▸ **EXERCISE DATA**:
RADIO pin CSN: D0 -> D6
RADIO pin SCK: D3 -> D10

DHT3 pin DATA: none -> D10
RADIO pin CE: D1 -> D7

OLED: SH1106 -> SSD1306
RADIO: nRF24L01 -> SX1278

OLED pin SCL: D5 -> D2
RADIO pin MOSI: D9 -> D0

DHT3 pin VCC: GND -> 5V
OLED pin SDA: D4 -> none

* * *

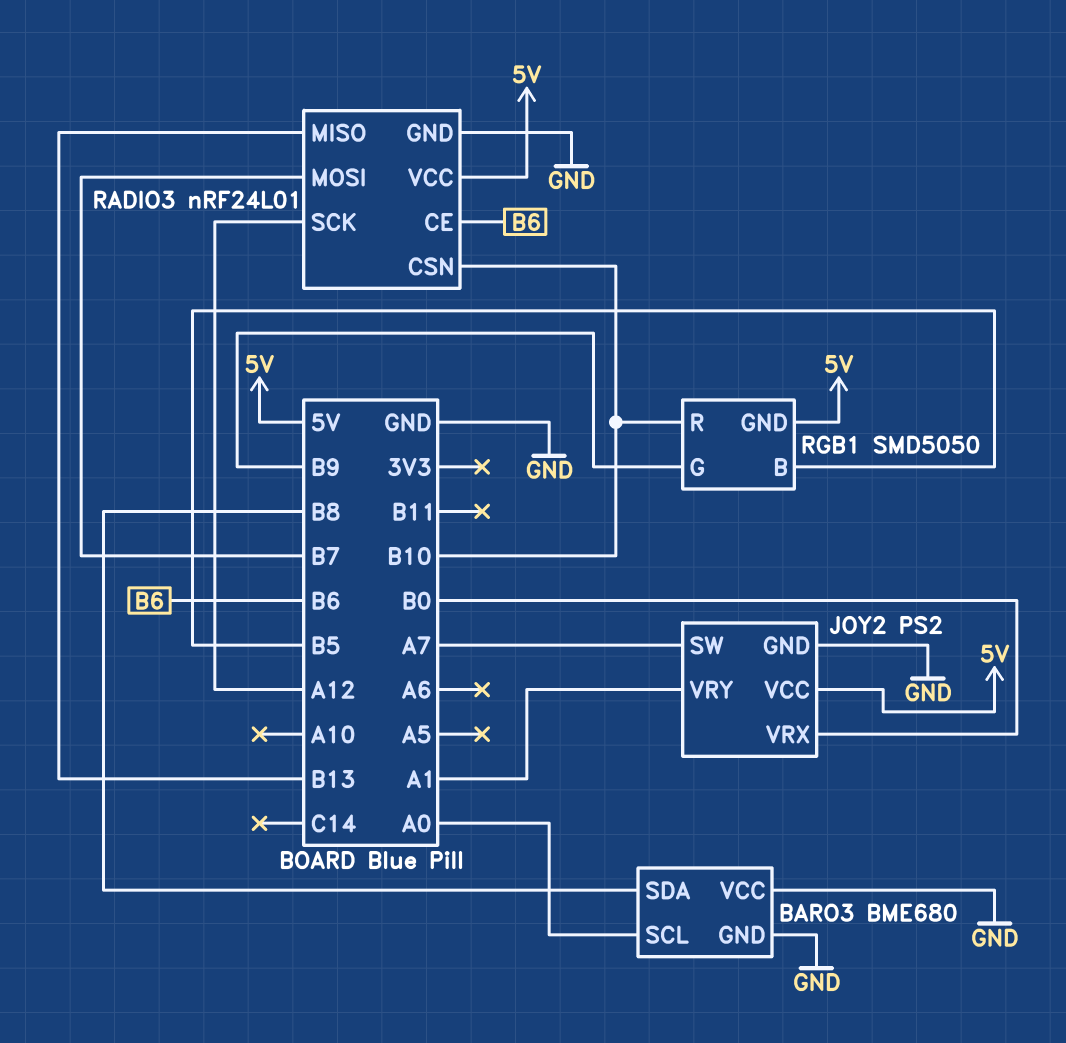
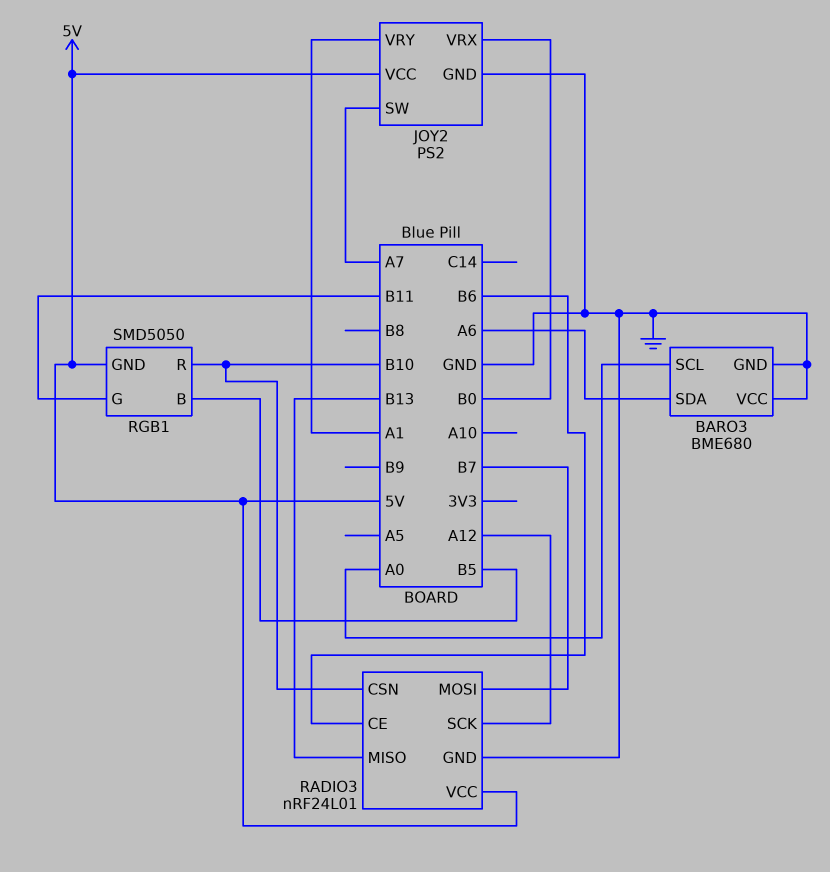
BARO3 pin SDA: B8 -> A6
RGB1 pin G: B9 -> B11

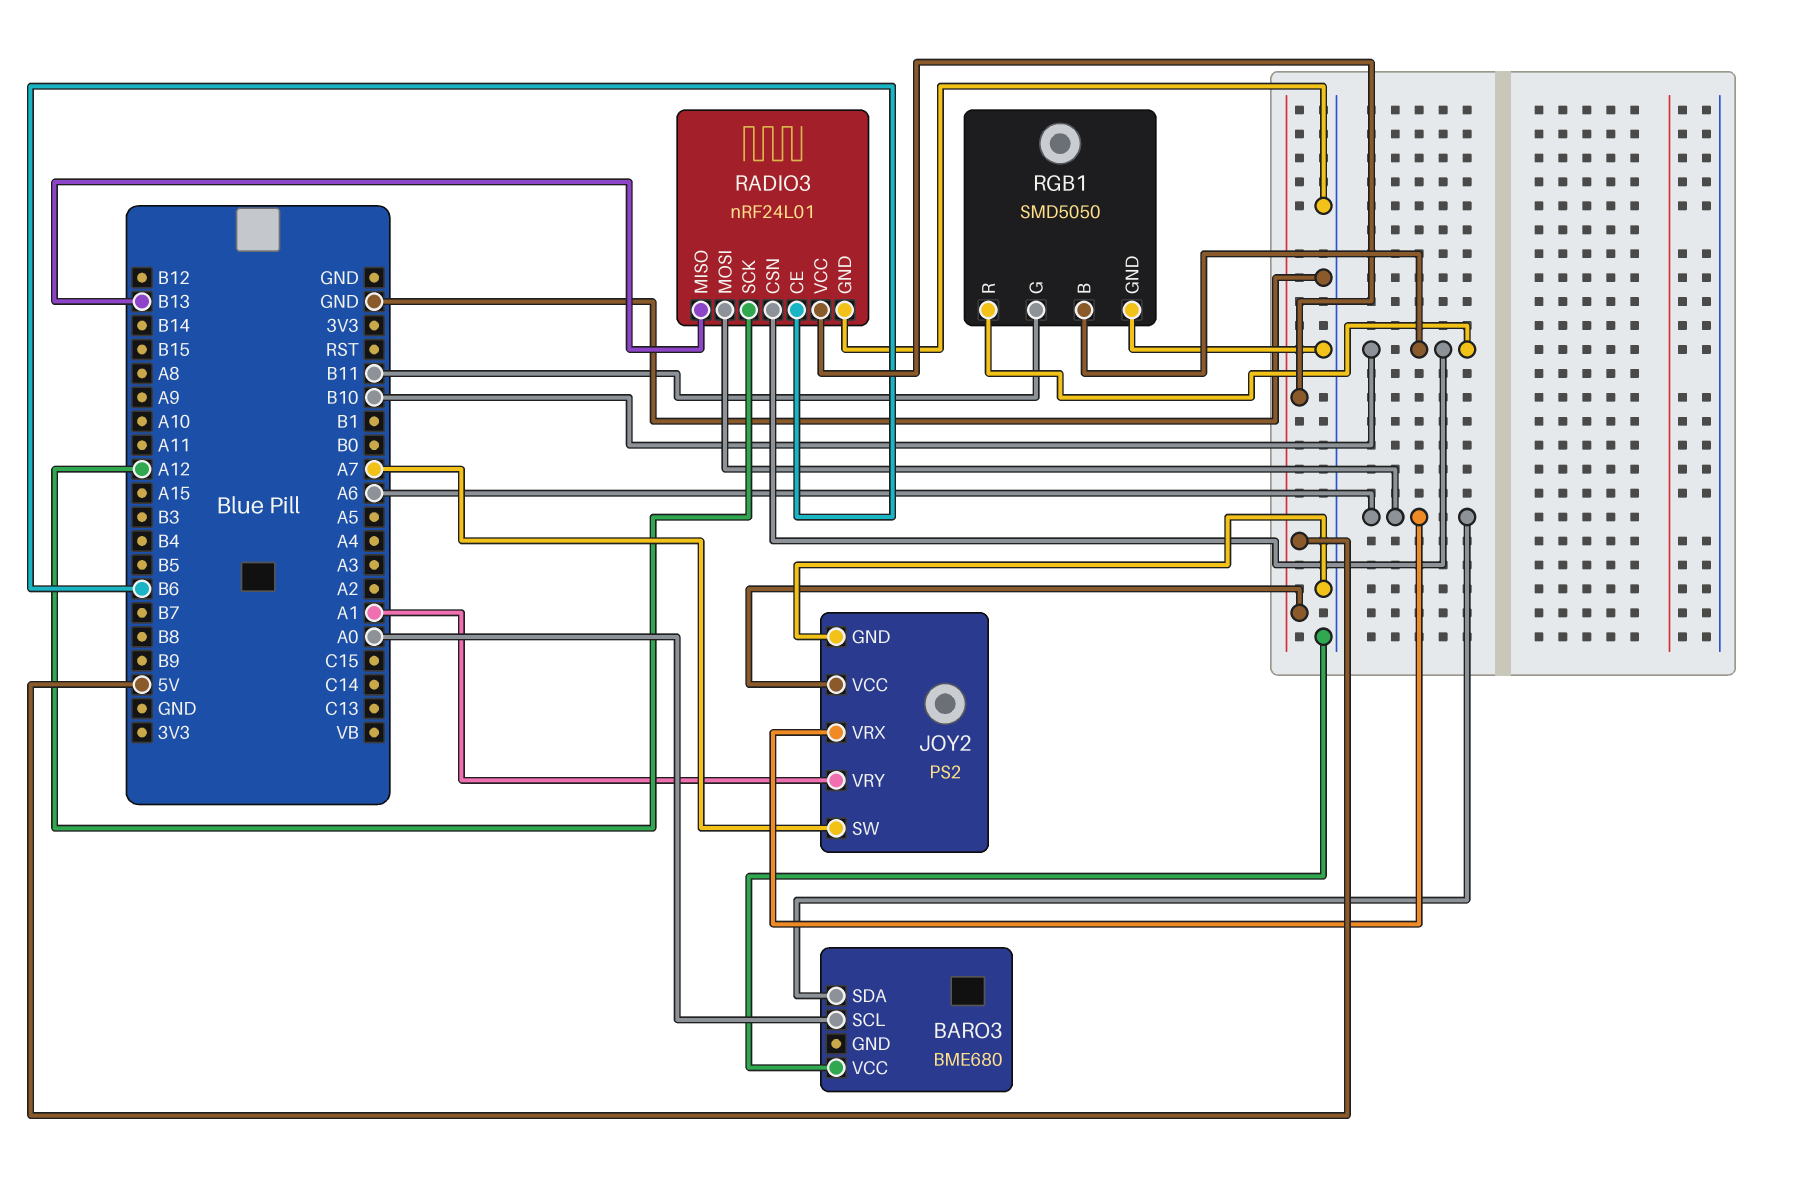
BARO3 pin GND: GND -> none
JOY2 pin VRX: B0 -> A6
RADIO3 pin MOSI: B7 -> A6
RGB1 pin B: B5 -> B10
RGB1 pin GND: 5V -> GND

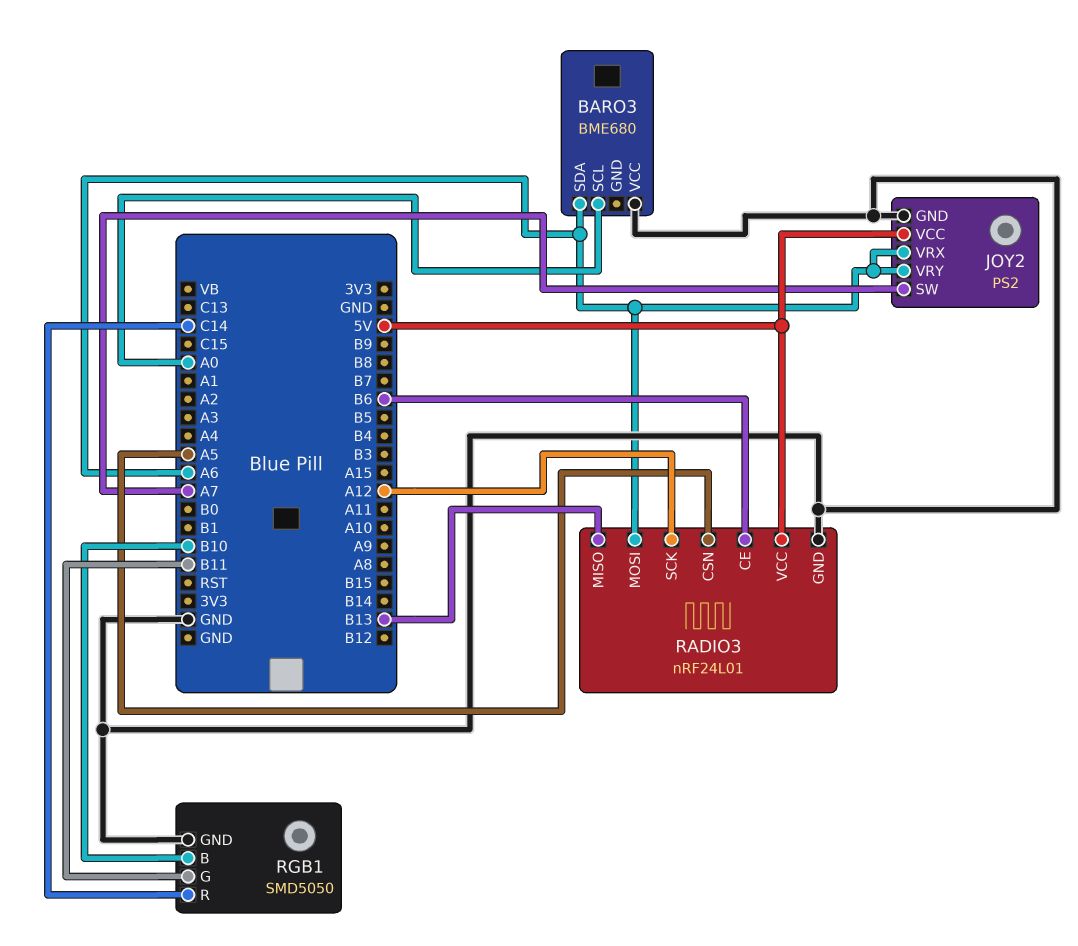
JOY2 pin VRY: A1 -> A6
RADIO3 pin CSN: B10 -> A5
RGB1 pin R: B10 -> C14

* * *

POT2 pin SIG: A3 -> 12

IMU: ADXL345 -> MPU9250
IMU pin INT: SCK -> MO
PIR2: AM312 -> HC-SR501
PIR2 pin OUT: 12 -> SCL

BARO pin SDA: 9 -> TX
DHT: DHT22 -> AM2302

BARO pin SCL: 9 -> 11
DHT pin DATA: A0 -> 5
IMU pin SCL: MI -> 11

▸ **TASK REQUIREMENTS**: Lines of the data above that include the string "OLED" must each be copied.

▸ **EXERCISE ANSWER**:
OLED: SH1106 -> SSD1306
OLED pin SCL: D5 -> D2
OLED pin SDA: D4 -> none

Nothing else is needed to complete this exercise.